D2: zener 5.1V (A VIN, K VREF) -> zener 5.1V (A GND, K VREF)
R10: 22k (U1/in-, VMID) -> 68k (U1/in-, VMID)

################

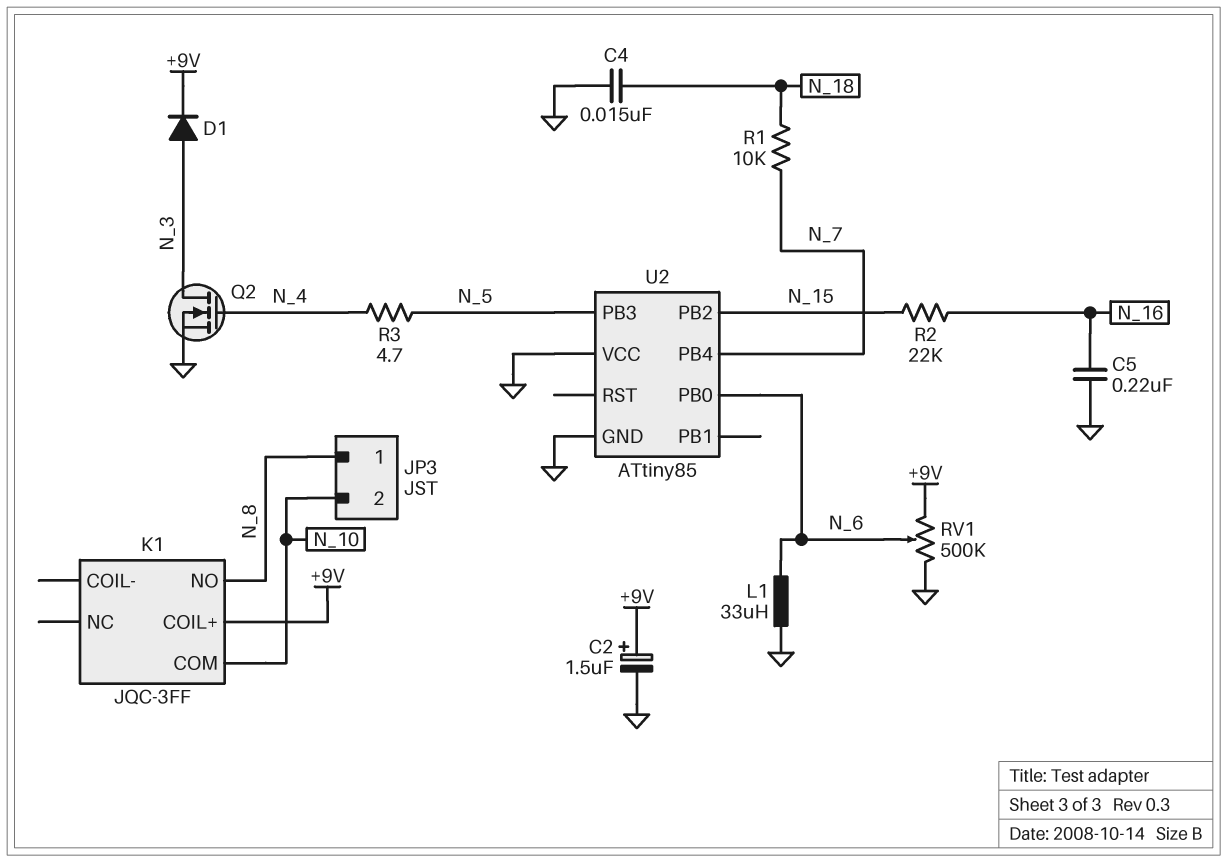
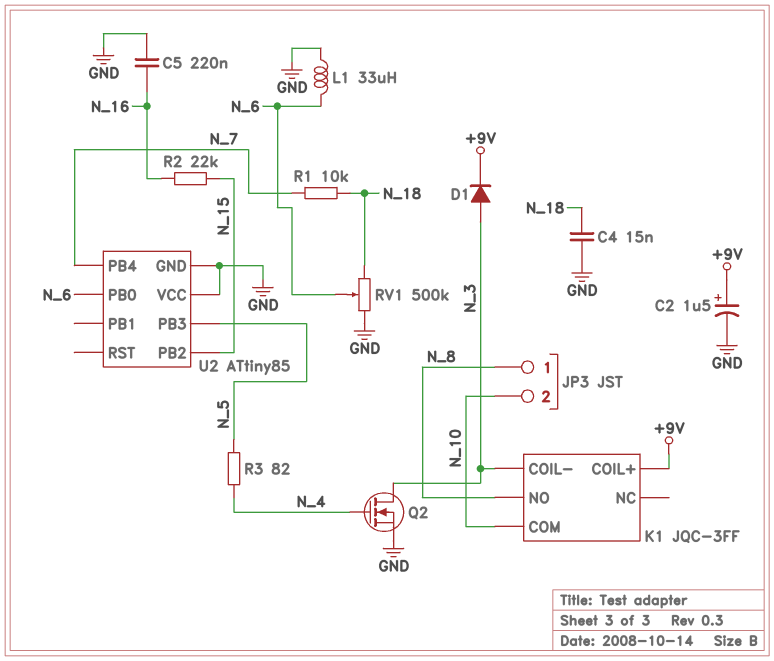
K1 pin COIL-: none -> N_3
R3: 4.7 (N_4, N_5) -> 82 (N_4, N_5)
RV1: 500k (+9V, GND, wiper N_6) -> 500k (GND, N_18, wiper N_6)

################

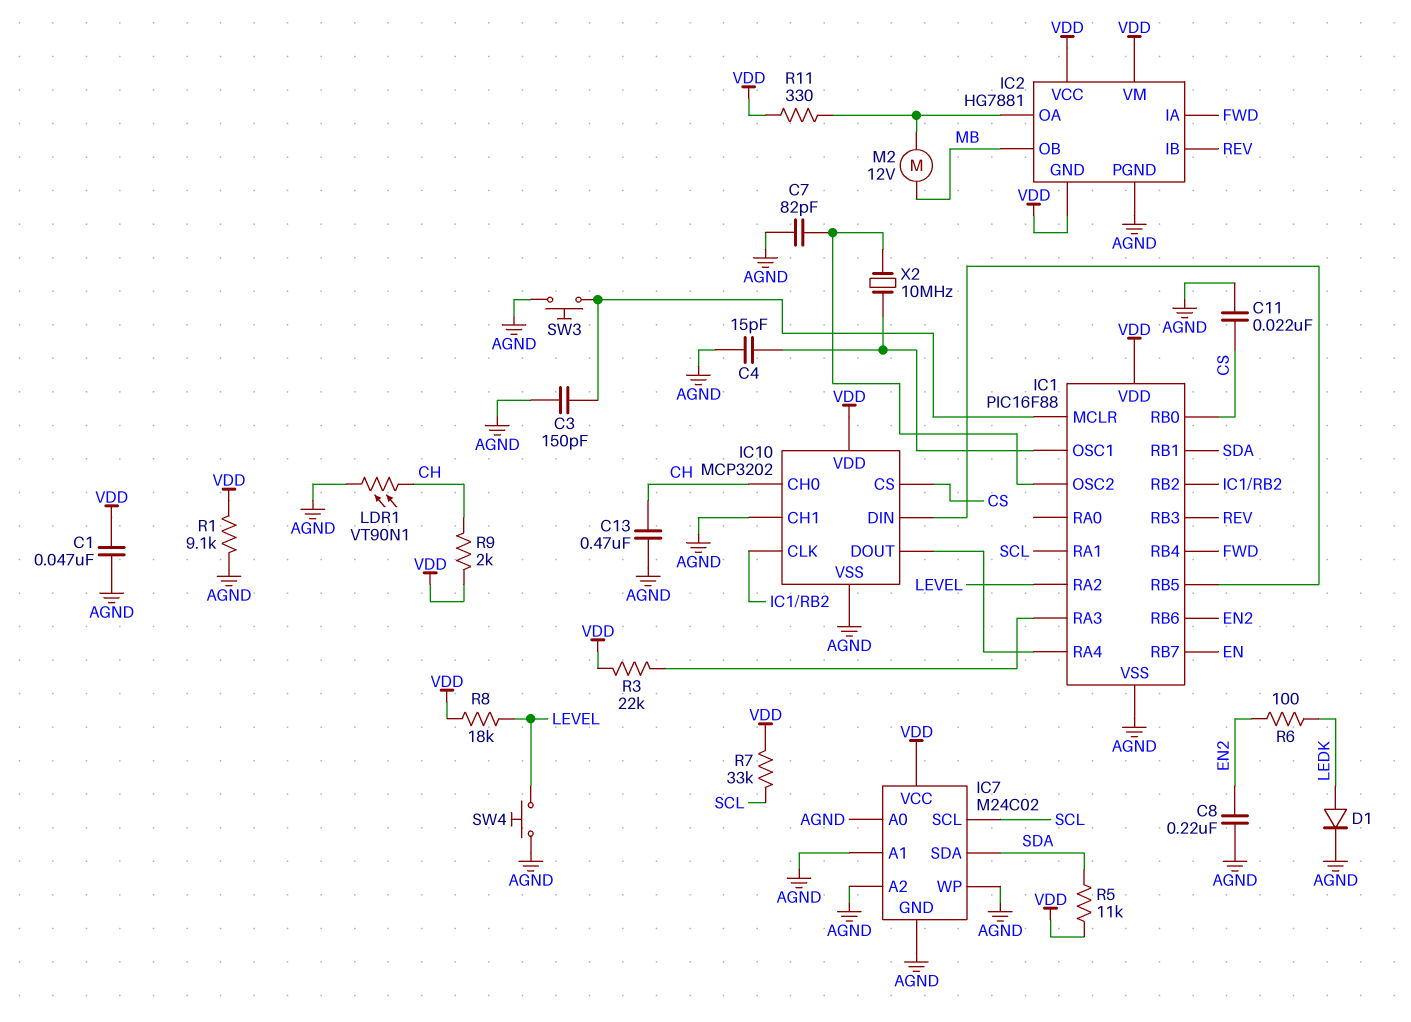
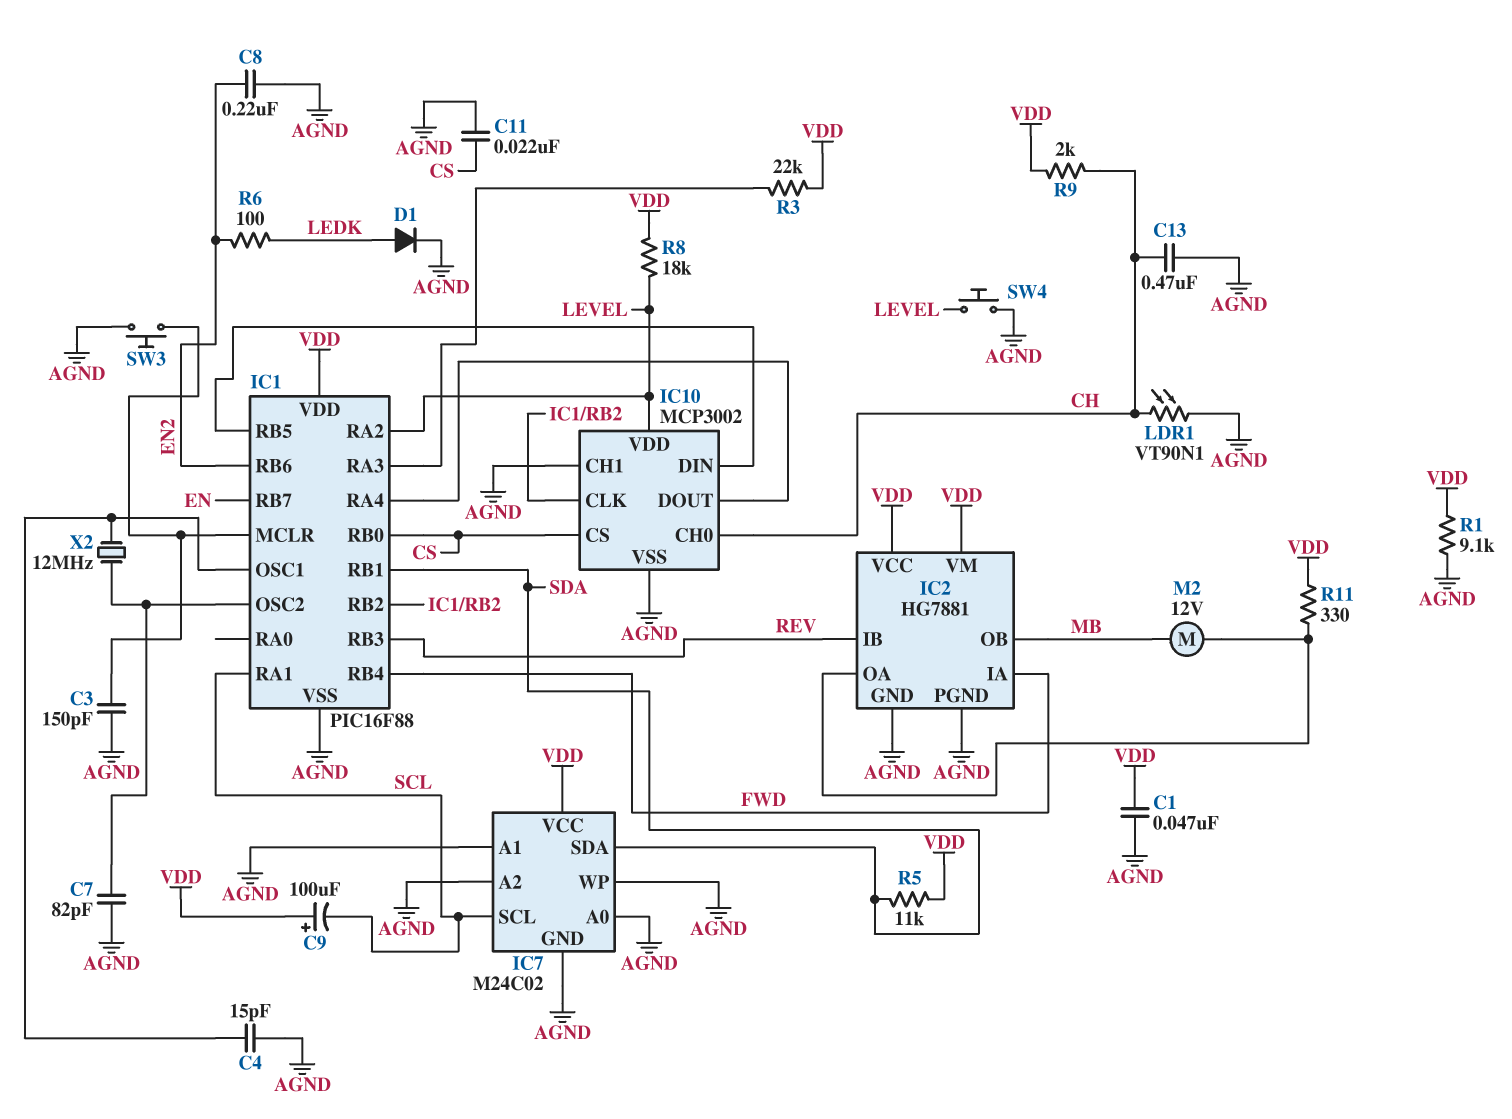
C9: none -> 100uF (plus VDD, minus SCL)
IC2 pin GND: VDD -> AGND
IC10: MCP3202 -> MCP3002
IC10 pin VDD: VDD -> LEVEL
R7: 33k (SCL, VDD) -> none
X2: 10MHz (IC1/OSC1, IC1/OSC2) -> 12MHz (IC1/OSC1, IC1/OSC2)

################

Look above for the line with "IC2 pin GND: VDD -> AGND" and the line with "X2: 10MHz (IC1/OSC1, IC1/OSC2)". Write out those two lines and all the lines between them, exactly, and no others.

IC2 pin GND: VDD -> AGND
IC10: MCP3202 -> MCP3002
IC10 pin VDD: VDD -> LEVEL
R7: 33k (SCL, VDD) -> none
X2: 10MHz (IC1/OSC1, IC1/OSC2) -> 12MHz (IC1/OSC1, IC1/OSC2)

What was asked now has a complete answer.